(Records from a collection)
◆ ◆ ◆ ◆ ◆ ◆ ◆

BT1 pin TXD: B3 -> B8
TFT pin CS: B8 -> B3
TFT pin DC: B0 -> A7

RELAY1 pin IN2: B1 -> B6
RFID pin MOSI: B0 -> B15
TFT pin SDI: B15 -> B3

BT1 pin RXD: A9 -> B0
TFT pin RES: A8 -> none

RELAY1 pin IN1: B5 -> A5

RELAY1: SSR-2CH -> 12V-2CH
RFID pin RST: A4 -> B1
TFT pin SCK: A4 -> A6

◆ ◆ ◆ ◆ ◆ ◆ ◆

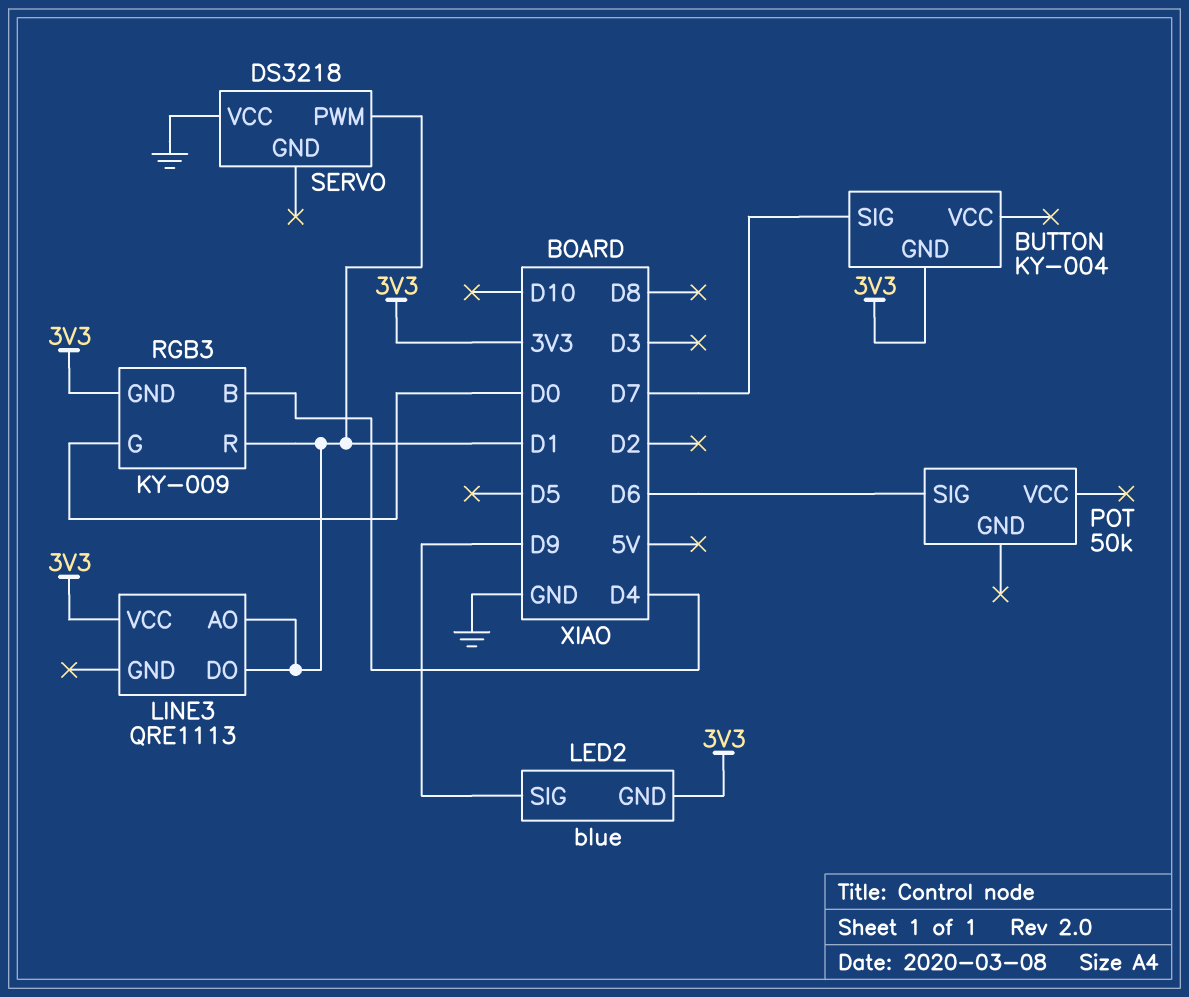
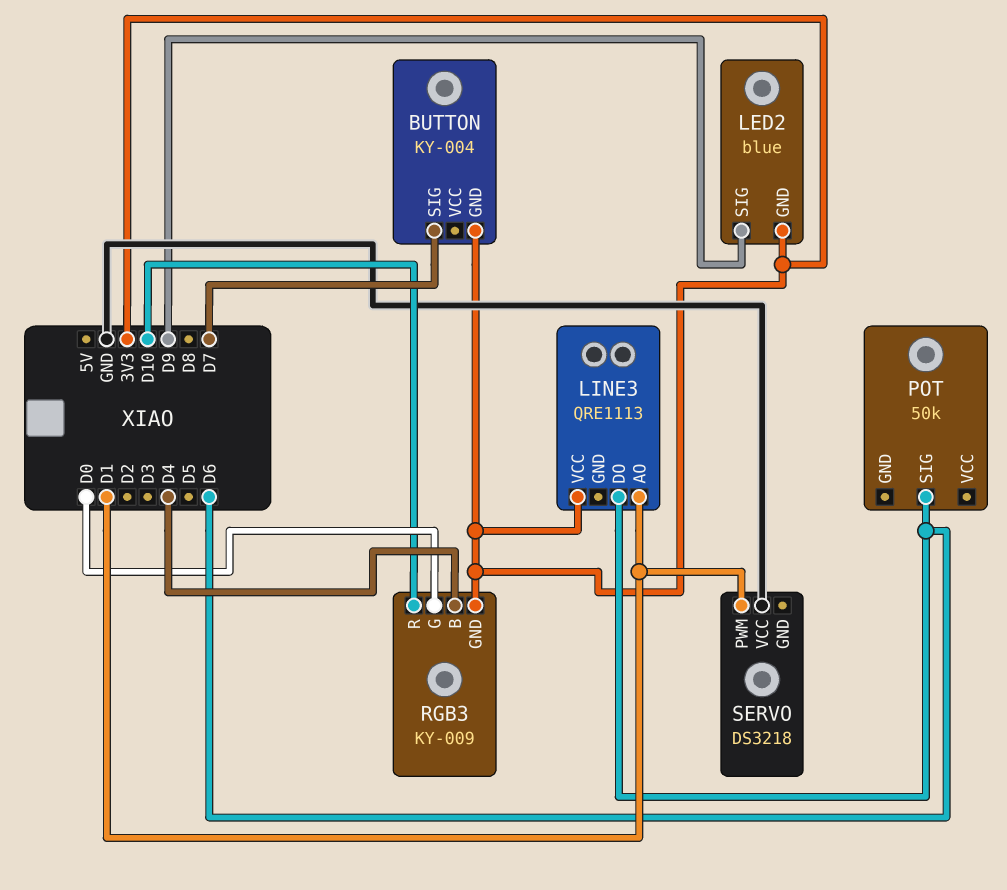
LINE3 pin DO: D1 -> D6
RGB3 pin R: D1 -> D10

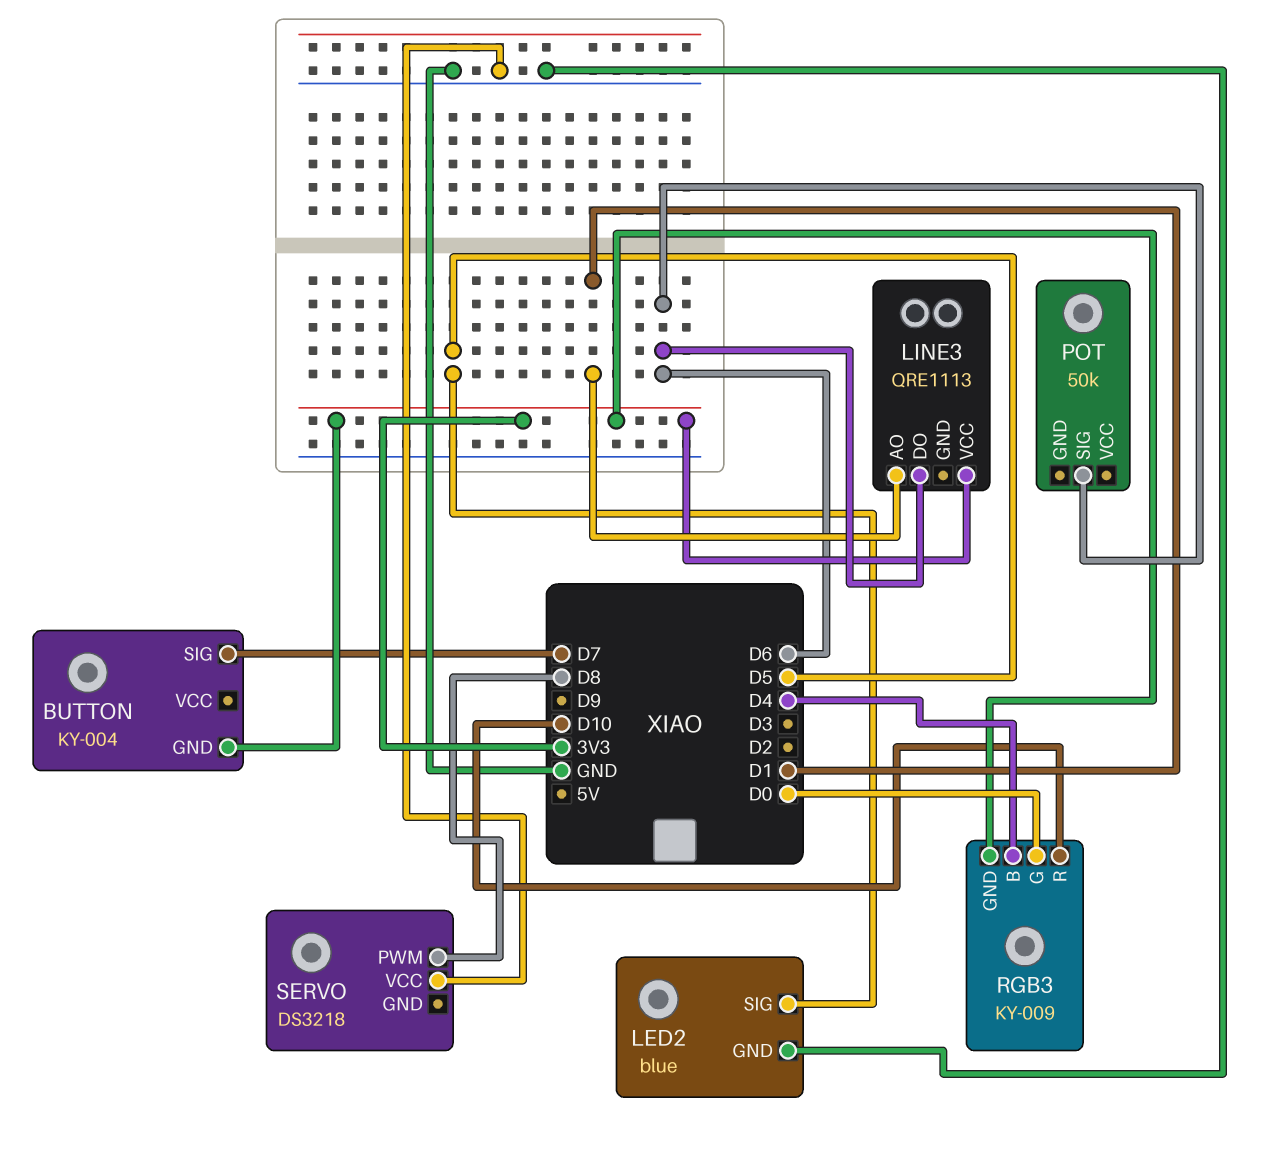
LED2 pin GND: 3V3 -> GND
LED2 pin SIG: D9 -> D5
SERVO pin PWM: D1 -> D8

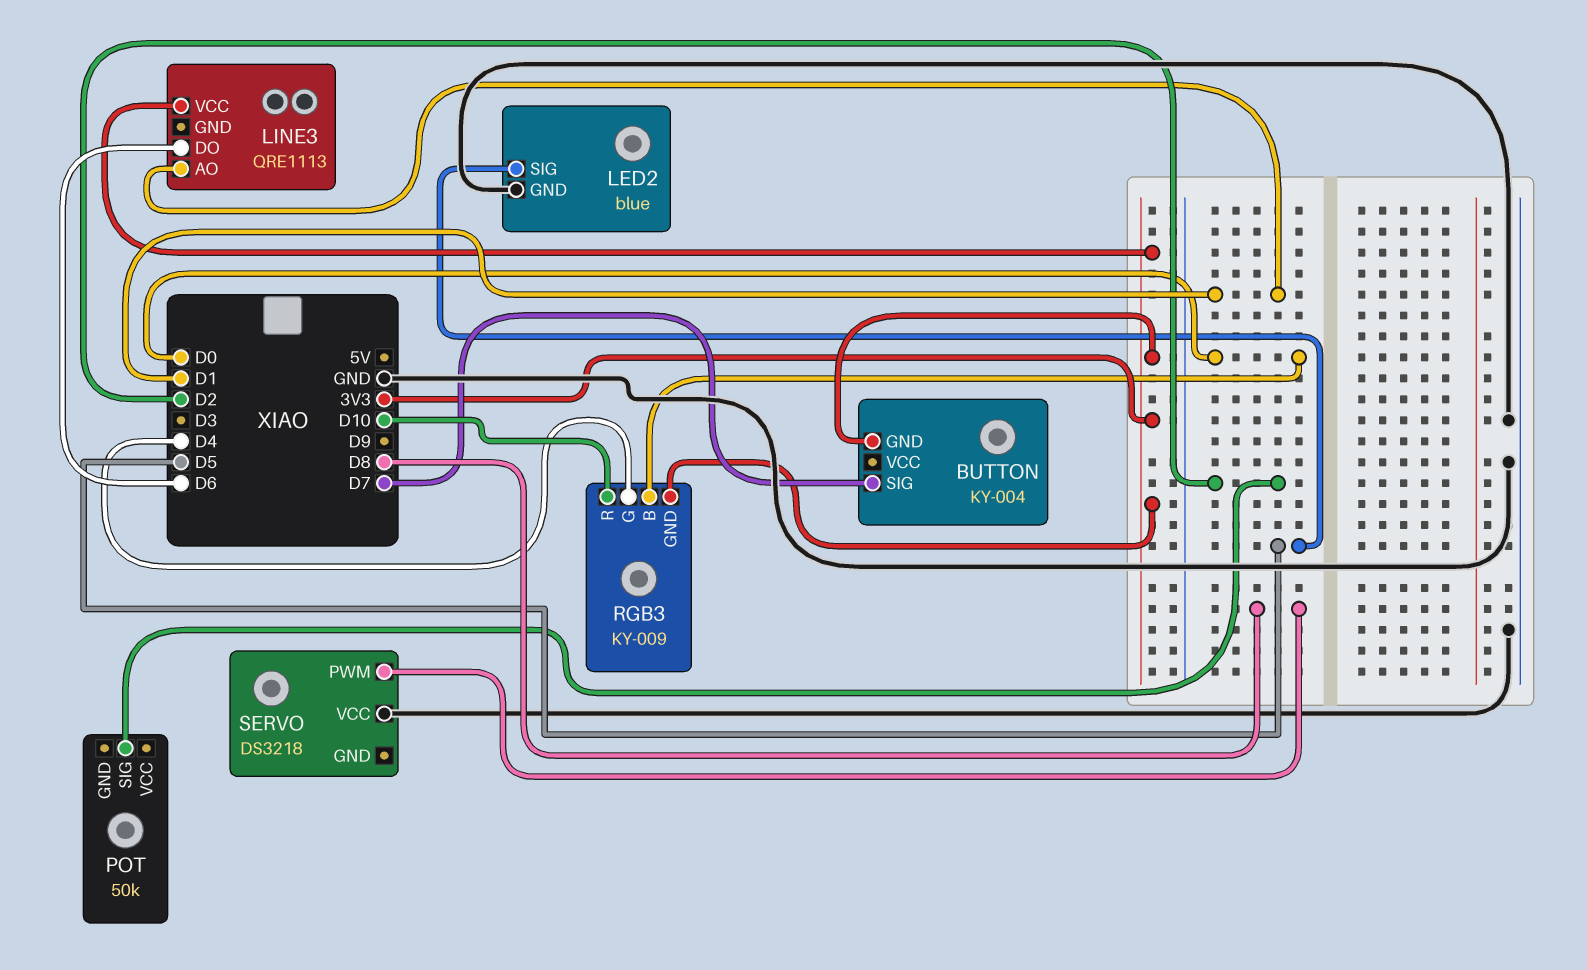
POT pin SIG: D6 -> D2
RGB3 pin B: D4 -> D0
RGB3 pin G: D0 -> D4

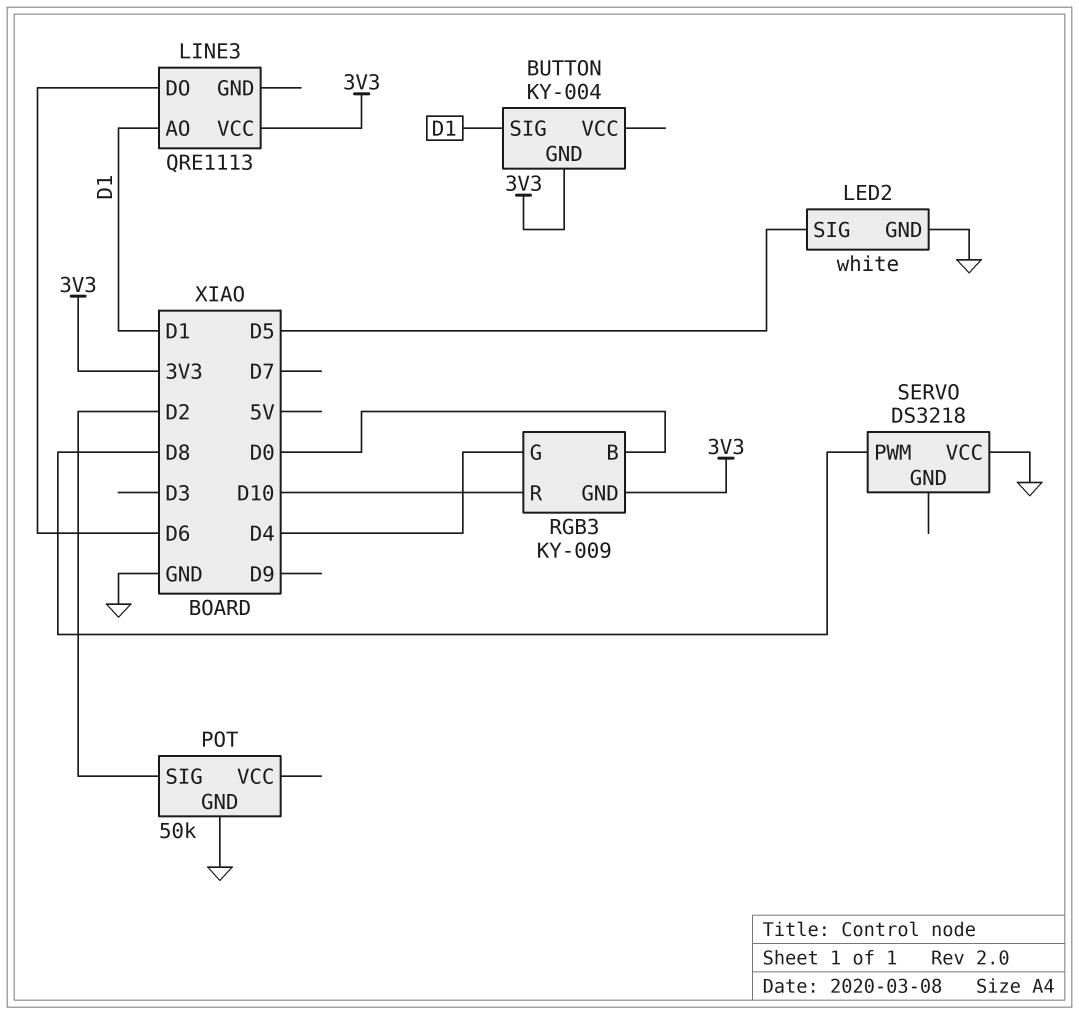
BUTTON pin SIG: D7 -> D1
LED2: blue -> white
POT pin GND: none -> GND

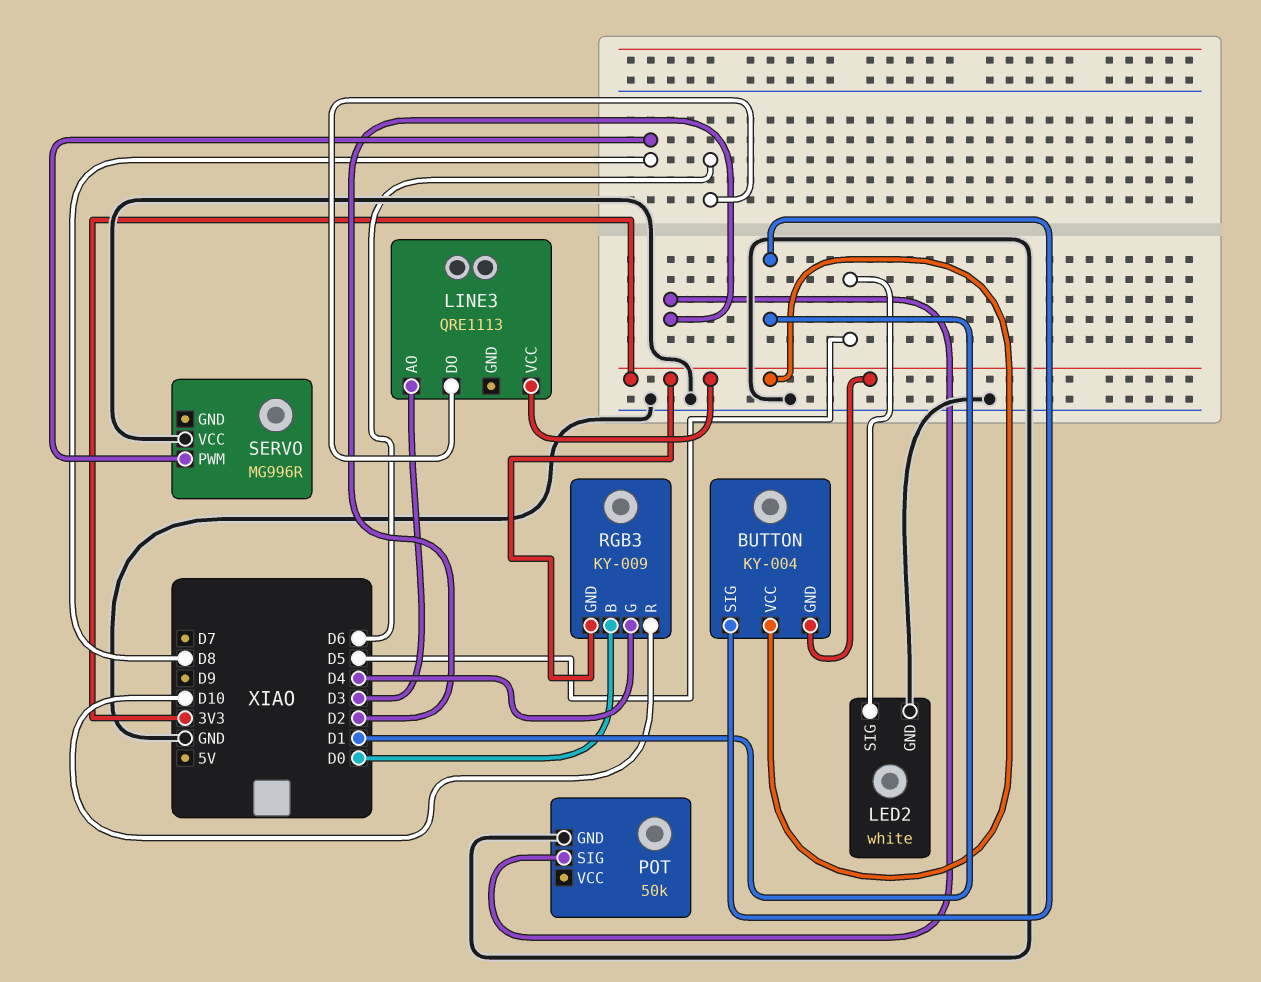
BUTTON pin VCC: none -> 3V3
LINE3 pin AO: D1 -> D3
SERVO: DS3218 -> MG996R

◆ ◆ ◆ ◆ ◆ ◆ ◆

Goal of the exercise
Give again exactly, and only, the lines above starting at the one with "BT1 pin TXD: B3 -> B8" and ending at the one with "TFT pin SCK: A4 -> A6".

Task solution
BT1 pin TXD: B3 -> B8
TFT pin CS: B8 -> B3
TFT pin DC: B0 -> A7

RELAY1 pin IN2: B1 -> B6
RFID pin MOSI: B0 -> B15
TFT pin SDI: B15 -> B3

BT1 pin RXD: A9 -> B0
TFT pin RES: A8 -> none

RELAY1 pin IN1: B5 -> A5

RELAY1: SSR-2CH -> 12V-2CH
RFID pin RST: A4 -> B1
TFT pin SCK: A4 -> A6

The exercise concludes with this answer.